## DATA SHOWN
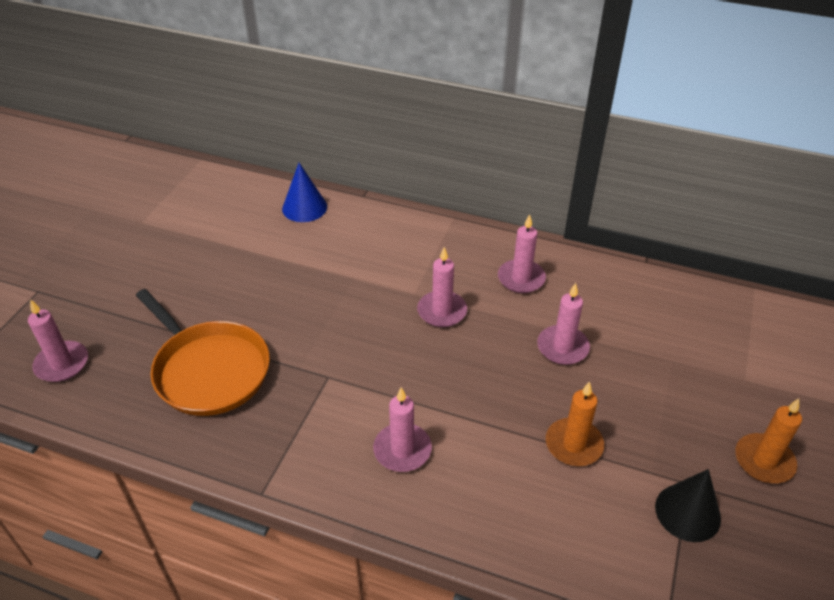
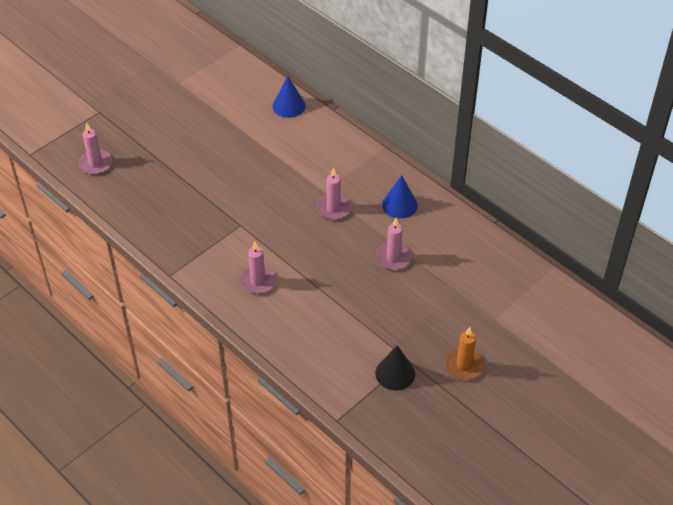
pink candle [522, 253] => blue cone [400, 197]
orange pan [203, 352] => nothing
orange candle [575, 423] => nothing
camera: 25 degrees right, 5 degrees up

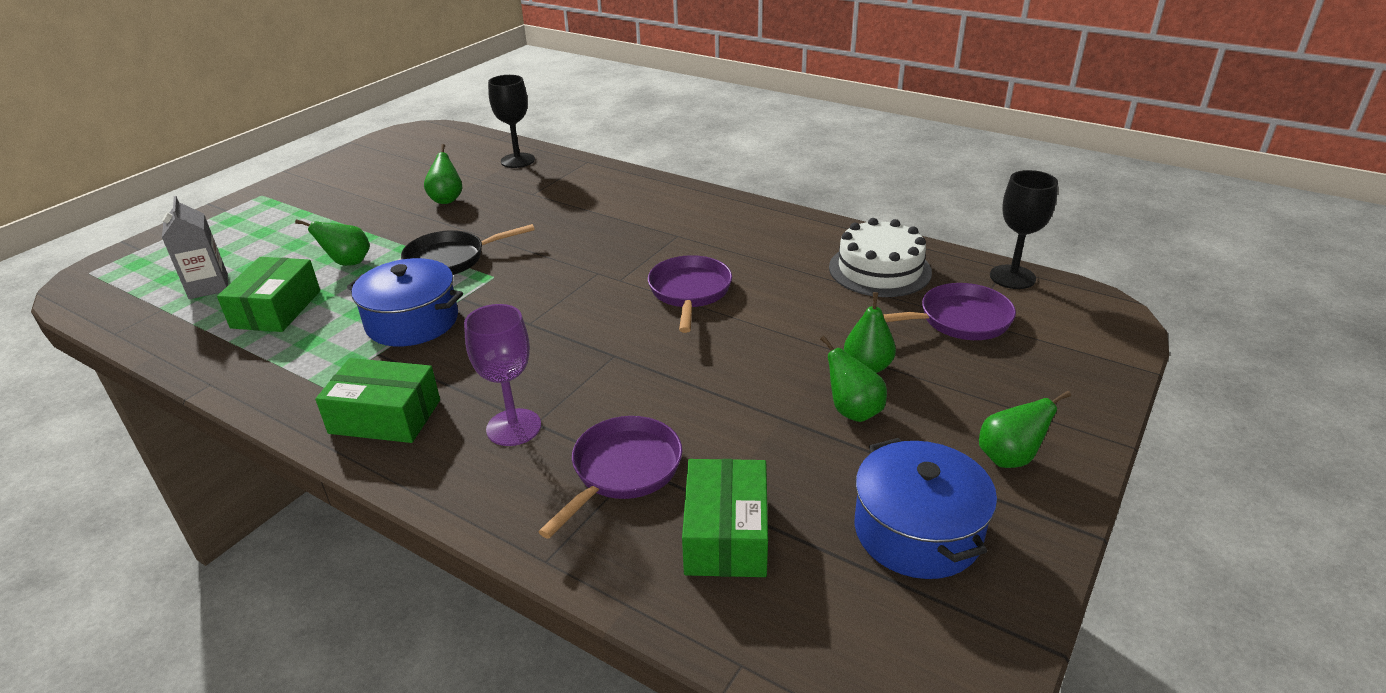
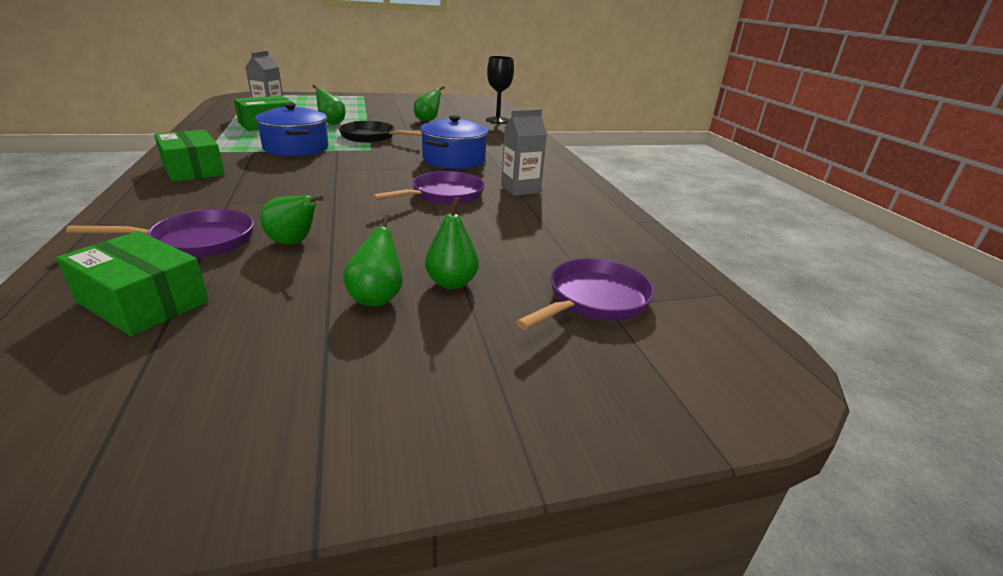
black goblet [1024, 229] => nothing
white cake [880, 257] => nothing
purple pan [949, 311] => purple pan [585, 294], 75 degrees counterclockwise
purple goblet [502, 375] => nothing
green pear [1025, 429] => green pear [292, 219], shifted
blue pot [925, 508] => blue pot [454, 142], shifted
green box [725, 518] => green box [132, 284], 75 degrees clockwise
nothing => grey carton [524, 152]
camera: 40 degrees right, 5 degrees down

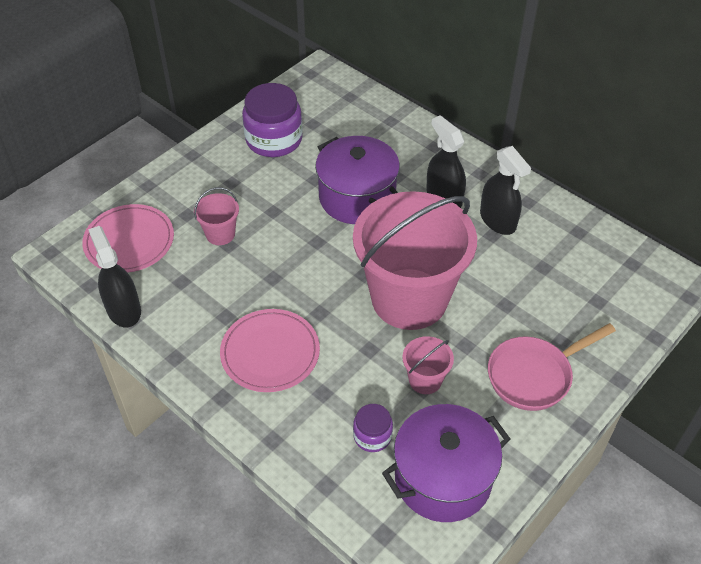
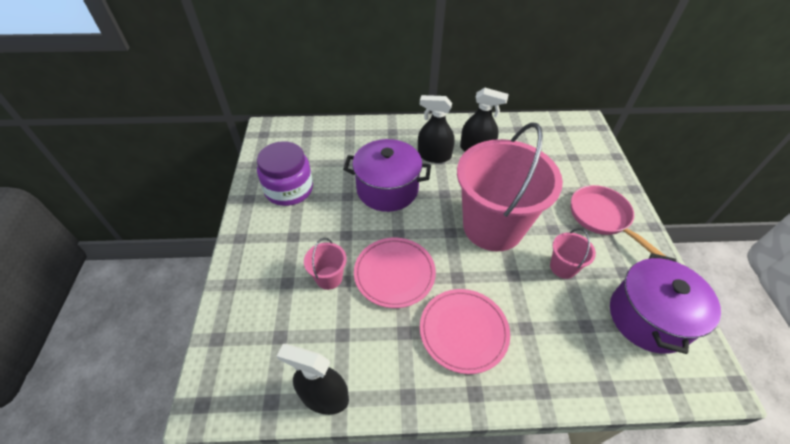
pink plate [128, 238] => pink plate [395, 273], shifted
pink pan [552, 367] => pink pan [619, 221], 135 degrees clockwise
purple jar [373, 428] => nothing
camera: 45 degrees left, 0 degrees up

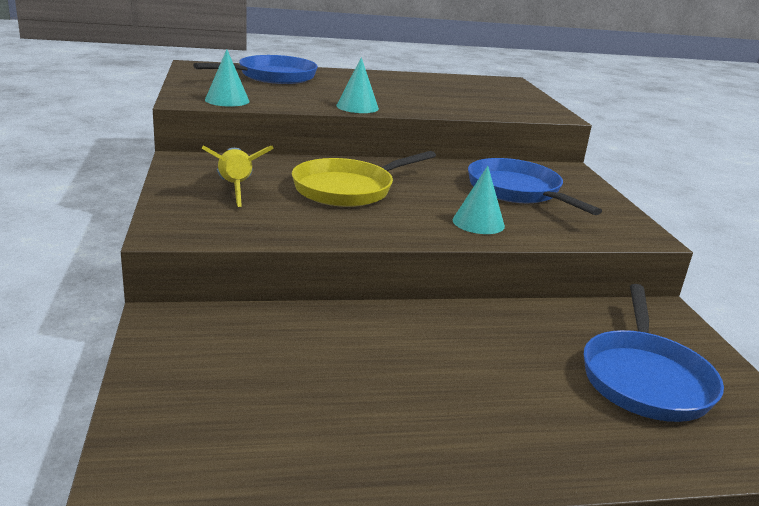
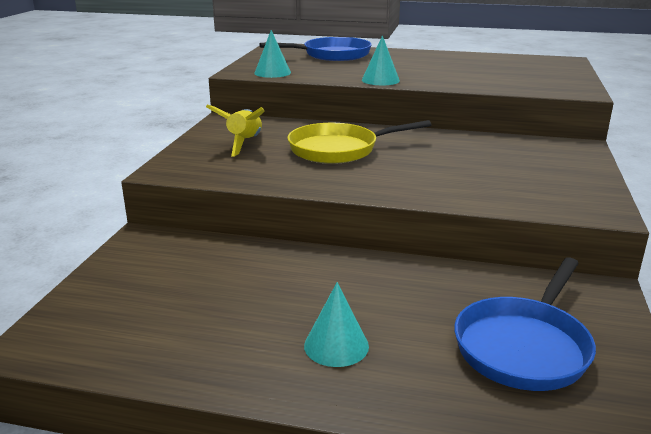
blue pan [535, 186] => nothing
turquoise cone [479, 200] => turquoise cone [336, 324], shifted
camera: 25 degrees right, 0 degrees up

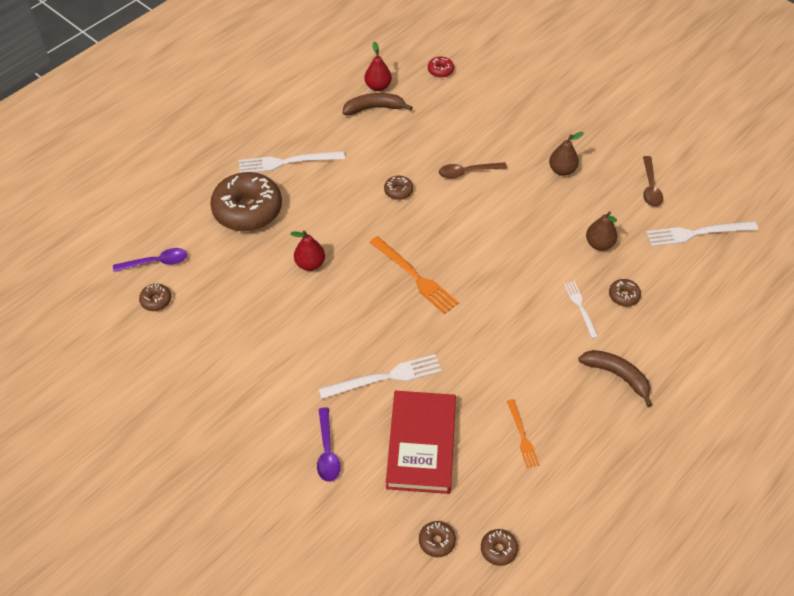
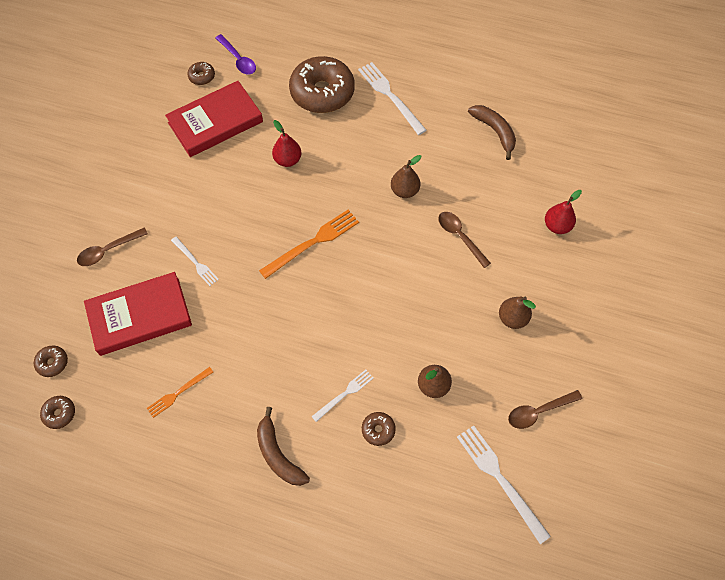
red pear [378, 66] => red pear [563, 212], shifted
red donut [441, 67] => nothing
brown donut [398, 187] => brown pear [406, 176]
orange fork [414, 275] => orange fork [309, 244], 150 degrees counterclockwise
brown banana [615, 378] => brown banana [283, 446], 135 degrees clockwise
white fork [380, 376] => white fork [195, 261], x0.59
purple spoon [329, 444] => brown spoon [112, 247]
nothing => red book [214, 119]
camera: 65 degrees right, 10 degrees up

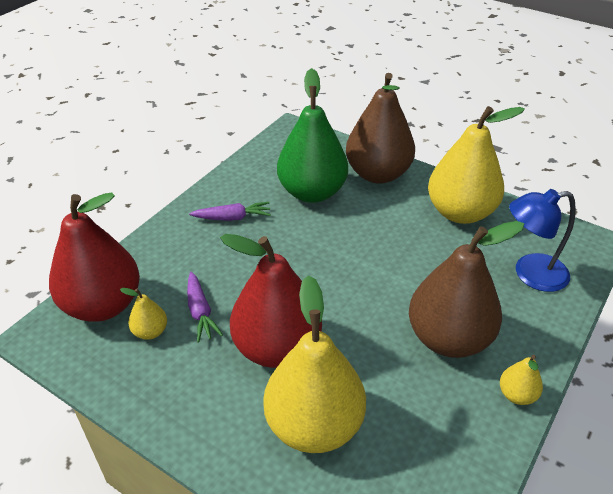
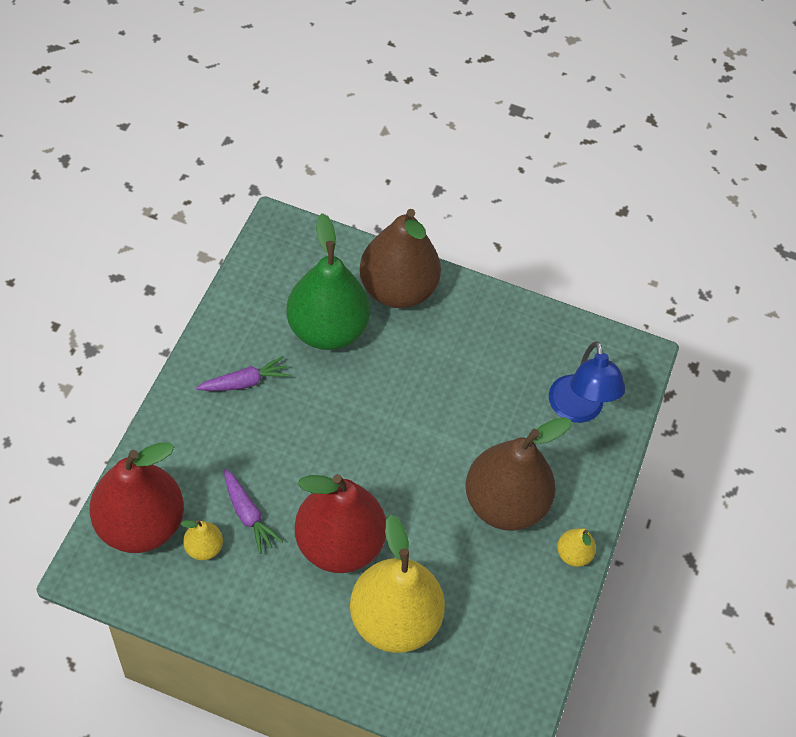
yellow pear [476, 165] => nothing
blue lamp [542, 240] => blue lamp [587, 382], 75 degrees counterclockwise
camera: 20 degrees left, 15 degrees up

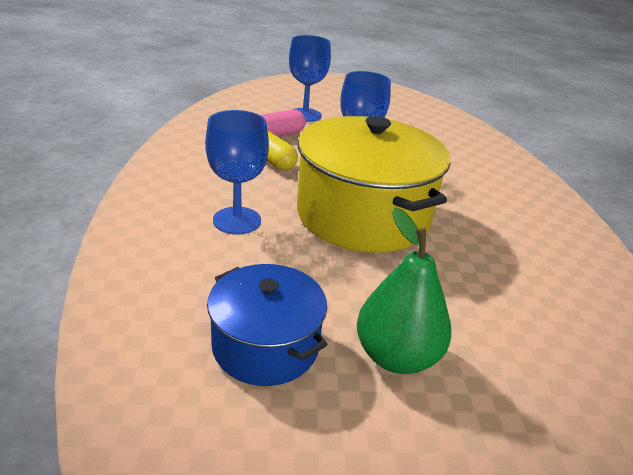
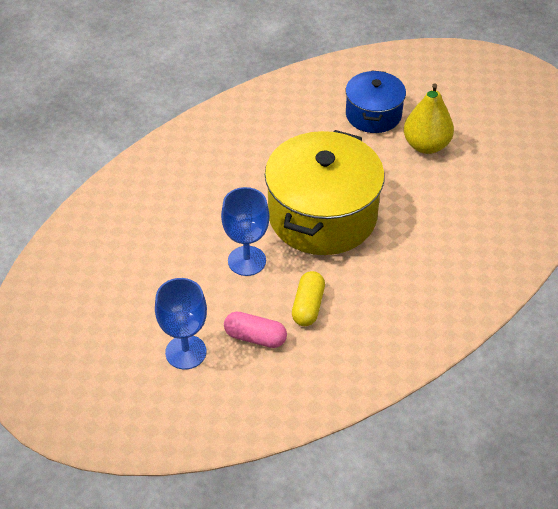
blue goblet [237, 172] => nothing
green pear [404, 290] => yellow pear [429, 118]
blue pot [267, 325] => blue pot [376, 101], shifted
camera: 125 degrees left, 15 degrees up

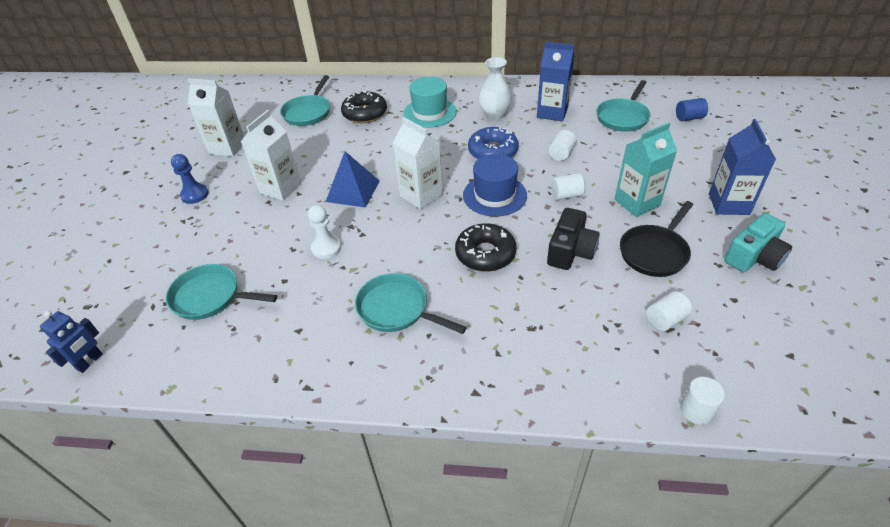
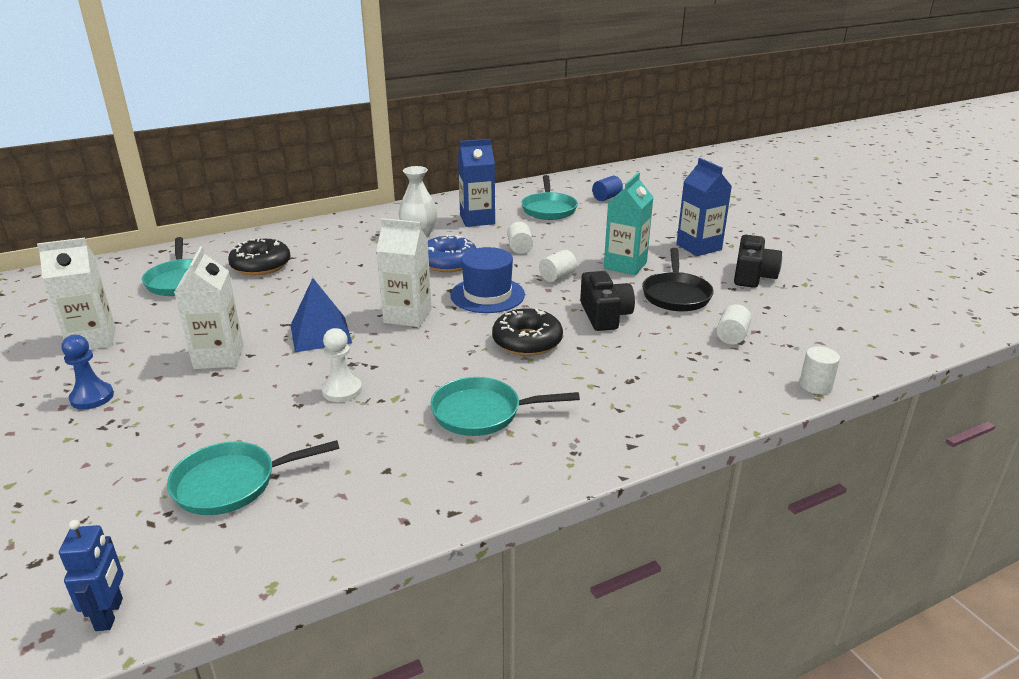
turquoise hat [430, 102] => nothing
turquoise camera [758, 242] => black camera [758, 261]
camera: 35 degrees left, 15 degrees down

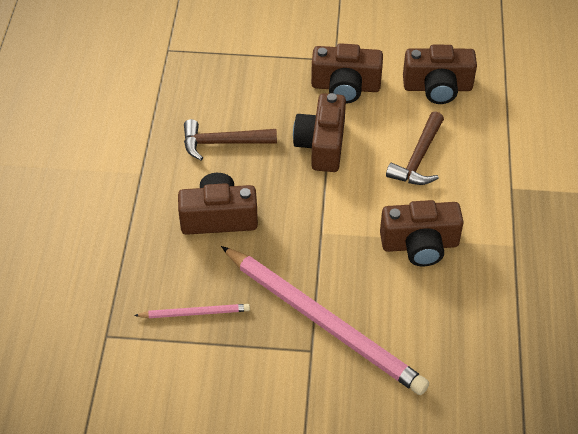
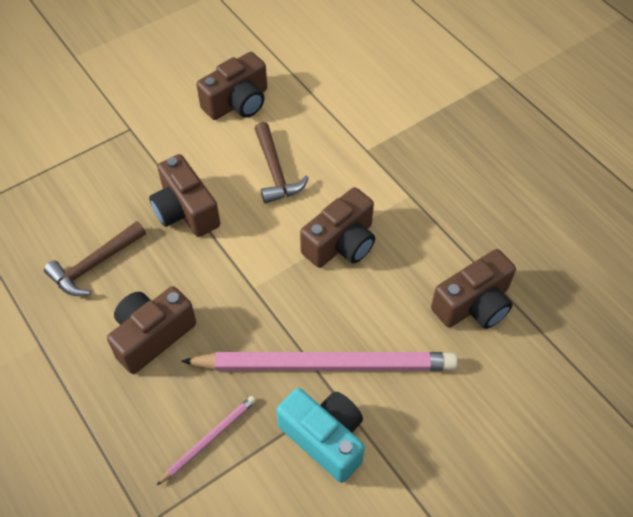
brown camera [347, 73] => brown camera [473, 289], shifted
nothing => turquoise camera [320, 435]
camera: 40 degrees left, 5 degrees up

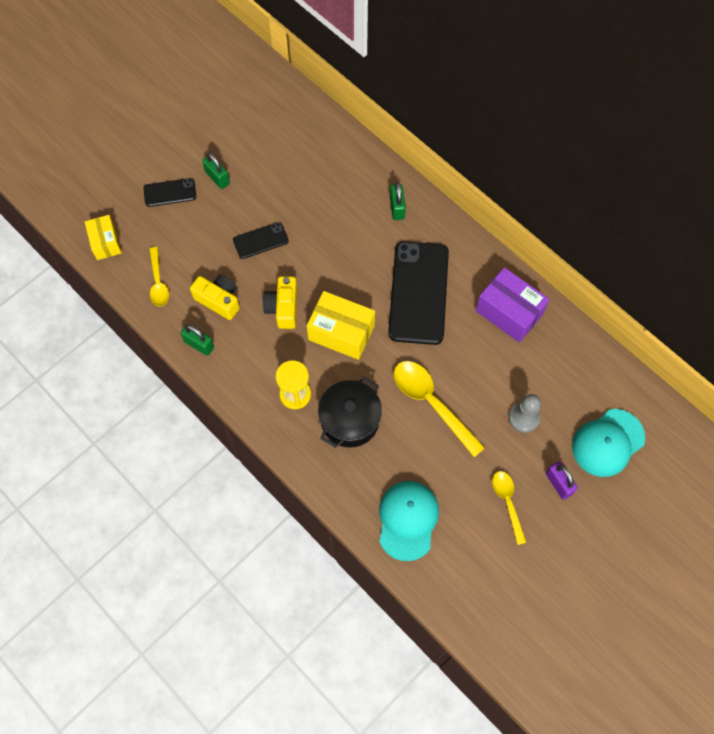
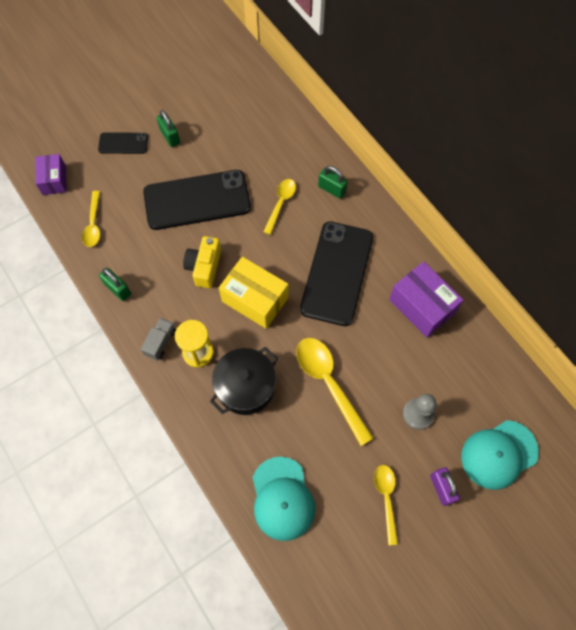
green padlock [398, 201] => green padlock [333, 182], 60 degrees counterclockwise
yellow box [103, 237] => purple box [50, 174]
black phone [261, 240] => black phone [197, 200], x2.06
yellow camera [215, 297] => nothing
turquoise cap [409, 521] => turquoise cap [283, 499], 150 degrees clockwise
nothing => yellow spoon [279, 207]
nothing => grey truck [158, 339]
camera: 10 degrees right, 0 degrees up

## EXERCISE DESCRIPTION
State how many lines of the listing include the word "right". Reply with the number alone.

## REPLY
5